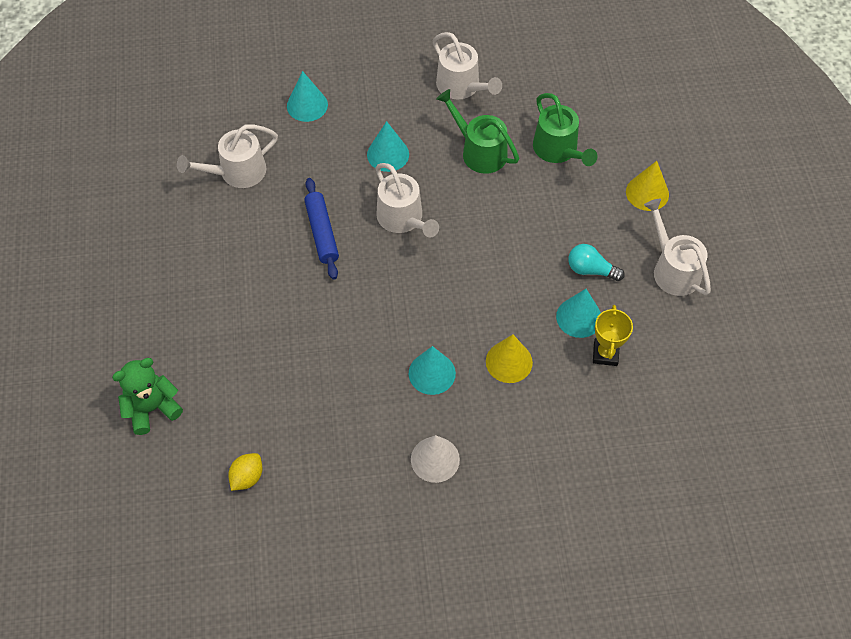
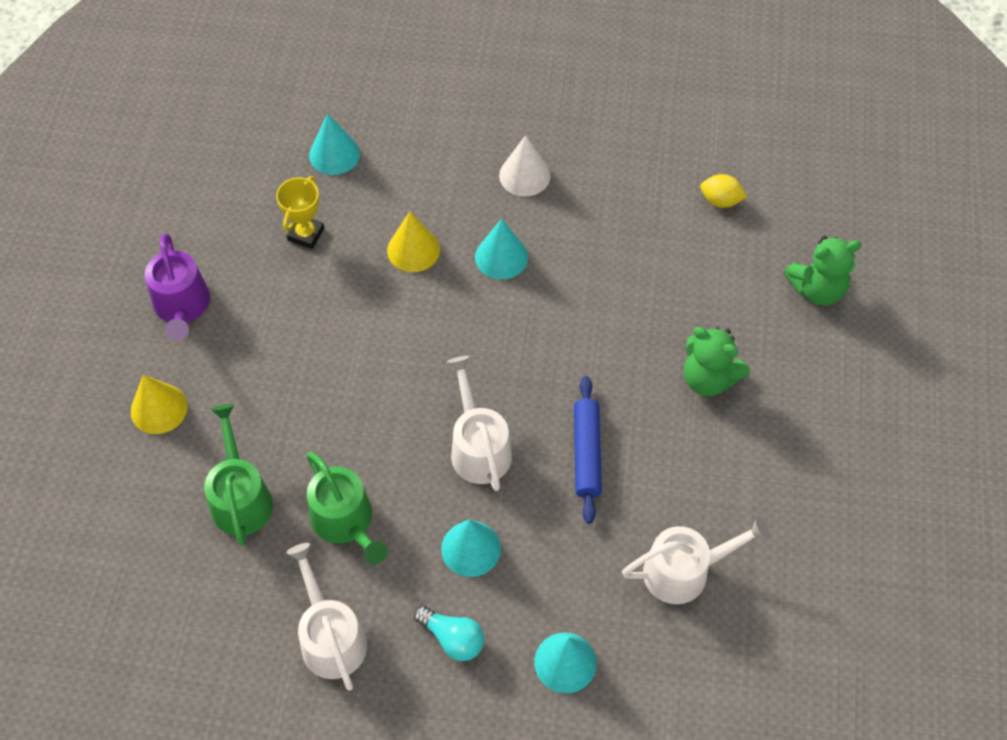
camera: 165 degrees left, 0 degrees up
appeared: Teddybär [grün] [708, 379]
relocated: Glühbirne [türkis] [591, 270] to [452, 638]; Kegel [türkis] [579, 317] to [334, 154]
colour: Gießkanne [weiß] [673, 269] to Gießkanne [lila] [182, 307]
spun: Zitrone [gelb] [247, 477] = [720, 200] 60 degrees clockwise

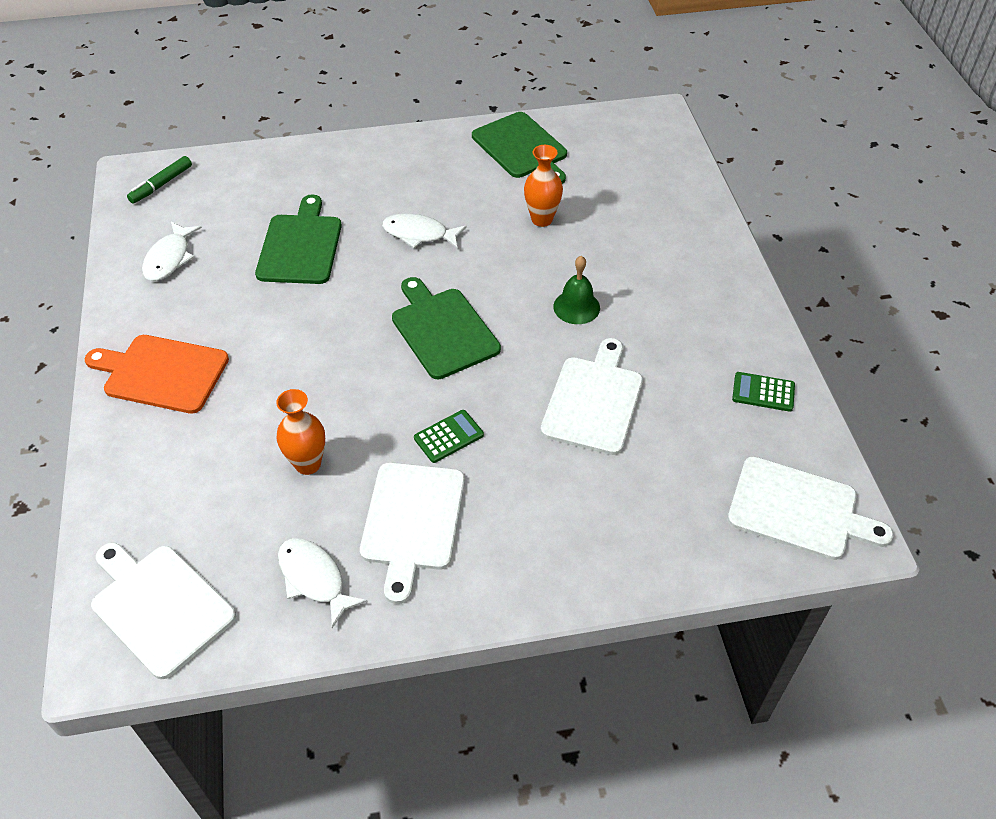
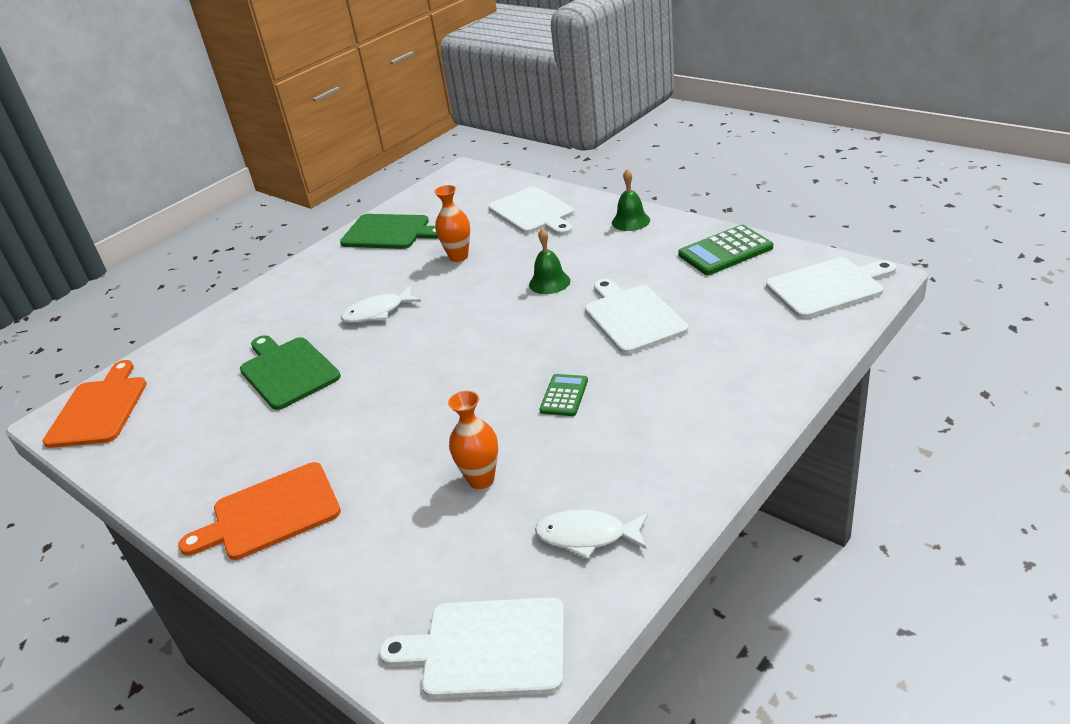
camera: 35 degrees left, 15 degrees down
missing: Fisch [weiß] [169, 258]; Schneidebrett [grün] [442, 330]
appeared: Glocke [grün] [630, 221]
relocated: Schneidebrett [weiß] [412, 521] to [533, 212]
exchanged: Filzstift [grün] [161, 185] to Schneidebrett [orange] [99, 409]
size: Taschenrechner [grün] [763, 392] = [725, 251] x1.67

> [WHAT THE TASK ASKS]:
The response should be the full material, repeated exactly, with images removed.

> [OUTPUT BELOW]:
camera: 165 degrees left, 0 degrees up
appeared: Teddybär [grün] [708, 379]
relocated: Glühbirne [türkis] [591, 270] to [452, 638]; Kegel [türkis] [579, 317] to [334, 154]
colour: Gießkanne [weiß] [673, 269] to Gießkanne [lila] [182, 307]
spun: Zitrone [gelb] [247, 477] = [720, 200] 60 degrees clockwise

camera: 35 degrees left, 15 degrees down
missing: Fisch [weiß] [169, 258]; Schneidebrett [grün] [442, 330]
appeared: Glocke [grün] [630, 221]
relocated: Schneidebrett [weiß] [412, 521] to [533, 212]
exchanged: Filzstift [grün] [161, 185] to Schneidebrett [orange] [99, 409]
size: Taschenrechner [grün] [763, 392] = [725, 251] x1.67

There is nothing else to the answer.